Exercise data Start Marker
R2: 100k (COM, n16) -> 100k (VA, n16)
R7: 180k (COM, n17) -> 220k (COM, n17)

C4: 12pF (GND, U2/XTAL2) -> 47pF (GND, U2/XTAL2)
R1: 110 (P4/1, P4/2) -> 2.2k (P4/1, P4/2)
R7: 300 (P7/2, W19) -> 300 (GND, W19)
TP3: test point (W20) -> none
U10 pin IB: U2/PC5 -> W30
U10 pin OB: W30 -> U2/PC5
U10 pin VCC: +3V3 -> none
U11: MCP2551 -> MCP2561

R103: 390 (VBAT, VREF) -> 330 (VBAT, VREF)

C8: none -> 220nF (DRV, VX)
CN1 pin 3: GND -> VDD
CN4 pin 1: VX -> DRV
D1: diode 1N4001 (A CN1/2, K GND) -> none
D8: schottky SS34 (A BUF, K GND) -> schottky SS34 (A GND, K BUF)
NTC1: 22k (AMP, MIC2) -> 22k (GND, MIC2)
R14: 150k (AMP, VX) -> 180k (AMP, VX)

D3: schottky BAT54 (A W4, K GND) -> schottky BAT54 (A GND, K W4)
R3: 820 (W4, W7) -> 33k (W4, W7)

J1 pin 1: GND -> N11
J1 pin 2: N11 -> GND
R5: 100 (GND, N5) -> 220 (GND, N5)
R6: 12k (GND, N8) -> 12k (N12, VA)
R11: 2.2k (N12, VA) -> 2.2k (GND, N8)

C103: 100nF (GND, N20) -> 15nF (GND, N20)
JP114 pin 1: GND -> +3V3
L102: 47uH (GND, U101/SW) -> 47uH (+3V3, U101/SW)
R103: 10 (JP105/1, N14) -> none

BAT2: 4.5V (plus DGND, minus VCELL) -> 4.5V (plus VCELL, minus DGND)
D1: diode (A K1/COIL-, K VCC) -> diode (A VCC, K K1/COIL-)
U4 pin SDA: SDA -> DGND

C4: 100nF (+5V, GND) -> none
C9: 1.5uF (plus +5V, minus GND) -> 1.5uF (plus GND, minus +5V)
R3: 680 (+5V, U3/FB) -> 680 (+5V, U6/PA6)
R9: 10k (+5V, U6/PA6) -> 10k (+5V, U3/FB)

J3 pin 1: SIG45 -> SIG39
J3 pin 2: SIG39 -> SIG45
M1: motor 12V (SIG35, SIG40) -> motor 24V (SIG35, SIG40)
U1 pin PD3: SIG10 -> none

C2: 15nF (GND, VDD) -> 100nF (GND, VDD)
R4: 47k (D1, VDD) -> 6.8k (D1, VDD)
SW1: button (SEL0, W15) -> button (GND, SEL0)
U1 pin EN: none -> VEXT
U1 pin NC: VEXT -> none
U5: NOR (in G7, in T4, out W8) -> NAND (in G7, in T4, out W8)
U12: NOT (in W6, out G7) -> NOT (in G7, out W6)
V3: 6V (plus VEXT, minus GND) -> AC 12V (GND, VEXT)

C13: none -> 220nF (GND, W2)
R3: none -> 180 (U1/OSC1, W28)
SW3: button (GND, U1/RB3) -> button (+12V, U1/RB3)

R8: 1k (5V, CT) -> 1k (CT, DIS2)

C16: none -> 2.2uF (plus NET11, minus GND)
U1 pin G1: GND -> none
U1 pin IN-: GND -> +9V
Exercise data End Marker
Task goal: Each record above should be repeated exactly.

Solution to this task:
R2: 100k (COM, n16) -> 100k (VA, n16)
R7: 180k (COM, n17) -> 220k (COM, n17)

C4: 12pF (GND, U2/XTAL2) -> 47pF (GND, U2/XTAL2)
R1: 110 (P4/1, P4/2) -> 2.2k (P4/1, P4/2)
R7: 300 (P7/2, W19) -> 300 (GND, W19)
TP3: test point (W20) -> none
U10 pin IB: U2/PC5 -> W30
U10 pin OB: W30 -> U2/PC5
U10 pin VCC: +3V3 -> none
U11: MCP2551 -> MCP2561

R103: 390 (VBAT, VREF) -> 330 (VBAT, VREF)

C8: none -> 220nF (DRV, VX)
CN1 pin 3: GND -> VDD
CN4 pin 1: VX -> DRV
D1: diode 1N4001 (A CN1/2, K GND) -> none
D8: schottky SS34 (A BUF, K GND) -> schottky SS34 (A GND, K BUF)
NTC1: 22k (AMP, MIC2) -> 22k (GND, MIC2)
R14: 150k (AMP, VX) -> 180k (AMP, VX)

D3: schottky BAT54 (A W4, K GND) -> schottky BAT54 (A GND, K W4)
R3: 820 (W4, W7) -> 33k (W4, W7)

J1 pin 1: GND -> N11
J1 pin 2: N11 -> GND
R5: 100 (GND, N5) -> 220 (GND, N5)
R6: 12k (GND, N8) -> 12k (N12, VA)
R11: 2.2k (N12, VA) -> 2.2k (GND, N8)

C103: 100nF (GND, N20) -> 15nF (GND, N20)
JP114 pin 1: GND -> +3V3
L102: 47uH (GND, U101/SW) -> 47uH (+3V3, U101/SW)
R103: 10 (JP105/1, N14) -> none

BAT2: 4.5V (plus DGND, minus VCELL) -> 4.5V (plus VCELL, minus DGND)
D1: diode (A K1/COIL-, K VCC) -> diode (A VCC, K K1/COIL-)
U4 pin SDA: SDA -> DGND

C4: 100nF (+5V, GND) -> none
C9: 1.5uF (plus +5V, minus GND) -> 1.5uF (plus GND, minus +5V)
R3: 680 (+5V, U3/FB) -> 680 (+5V, U6/PA6)
R9: 10k (+5V, U6/PA6) -> 10k (+5V, U3/FB)

J3 pin 1: SIG45 -> SIG39
J3 pin 2: SIG39 -> SIG45
M1: motor 12V (SIG35, SIG40) -> motor 24V (SIG35, SIG40)
U1 pin PD3: SIG10 -> none

C2: 15nF (GND, VDD) -> 100nF (GND, VDD)
R4: 47k (D1, VDD) -> 6.8k (D1, VDD)
SW1: button (SEL0, W15) -> button (GND, SEL0)
U1 pin EN: none -> VEXT
U1 pin NC: VEXT -> none
U5: NOR (in G7, in T4, out W8) -> NAND (in G7, in T4, out W8)
U12: NOT (in W6, out G7) -> NOT (in G7, out W6)
V3: 6V (plus VEXT, minus GND) -> AC 12V (GND, VEXT)

C13: none -> 220nF (GND, W2)
R3: none -> 180 (U1/OSC1, W28)
SW3: button (GND, U1/RB3) -> button (+12V, U1/RB3)

R8: 1k (5V, CT) -> 1k (CT, DIS2)

C16: none -> 2.2uF (plus NET11, minus GND)
U1 pin G1: GND -> none
U1 pin IN-: GND -> +9V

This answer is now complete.